Every line of the material must be given again verbatim. Skip the images.

## Given material

++++++

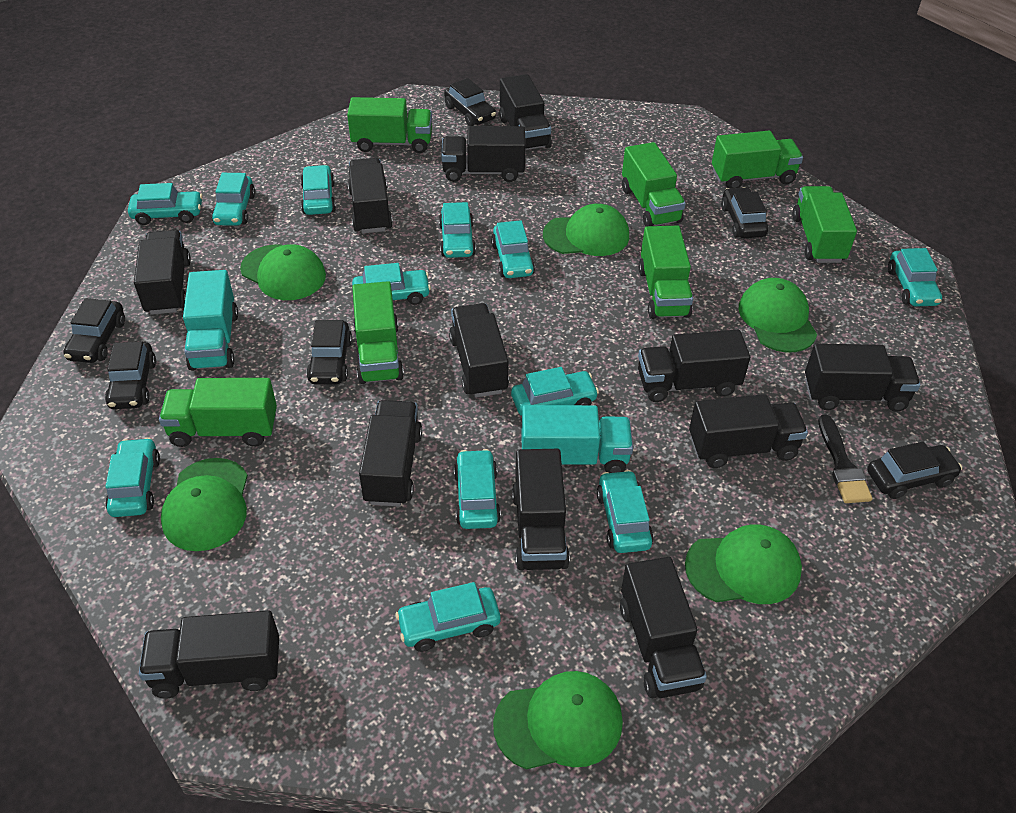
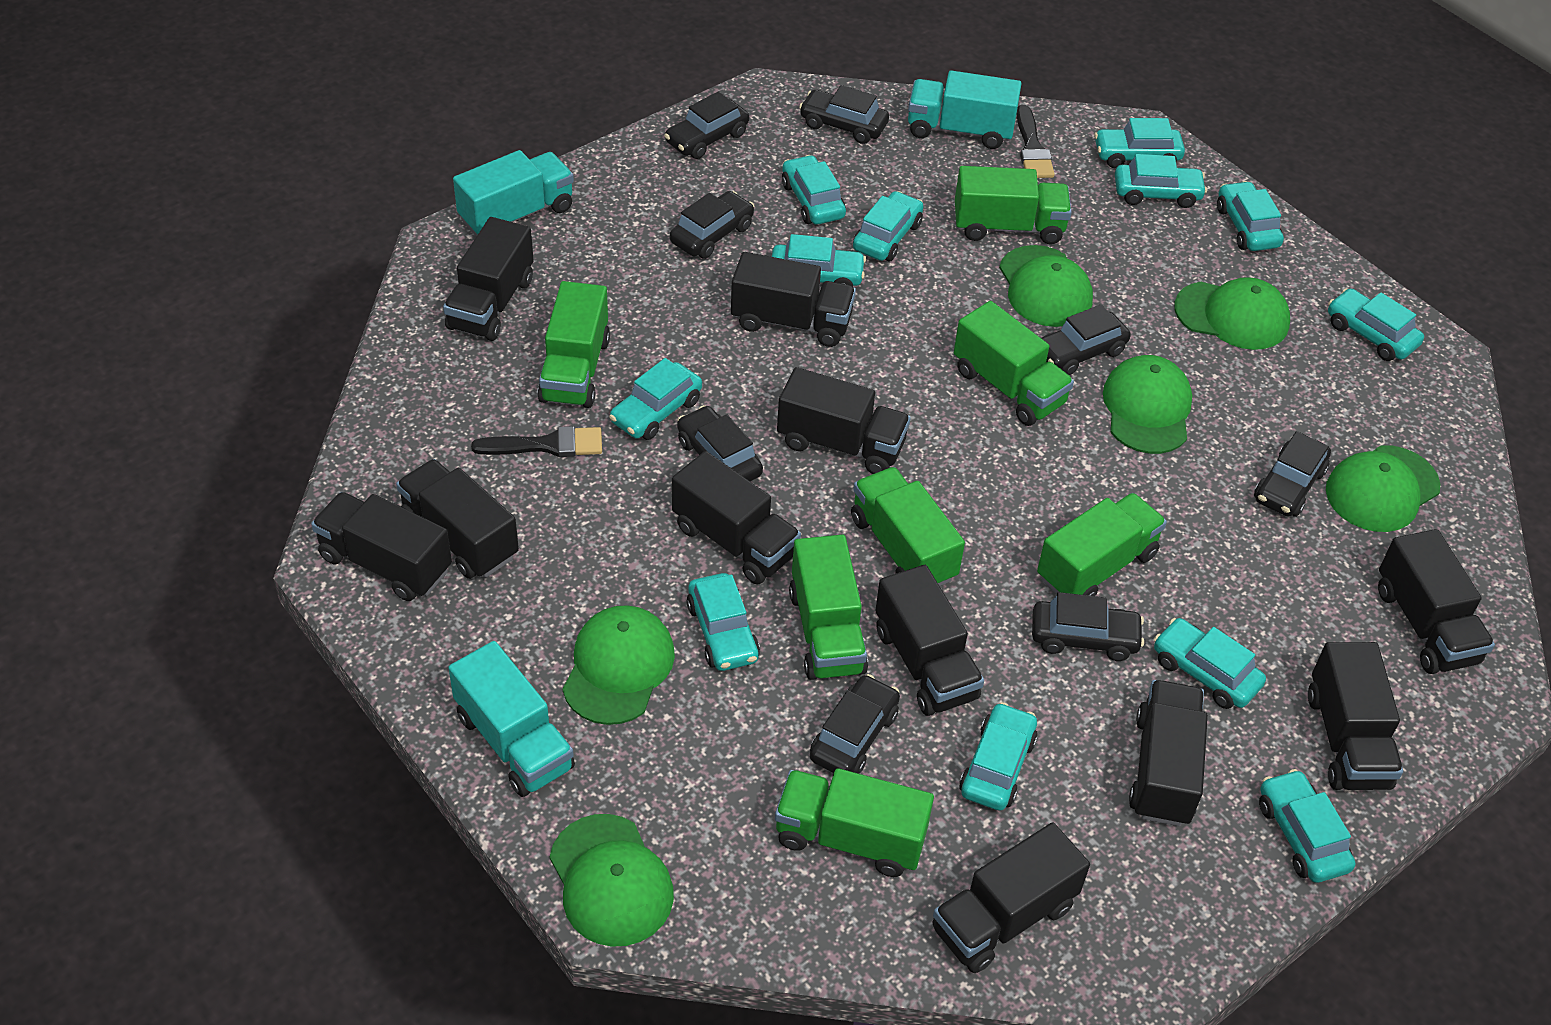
black brush: 1 -> 2
black car: 6 -> 8
black truck: 12 -> 11
turquoise truck: 2 -> 3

++++++

## Response to the exercise
black brush: 1 -> 2
black car: 6 -> 8
black truck: 12 -> 11
turquoise truck: 2 -> 3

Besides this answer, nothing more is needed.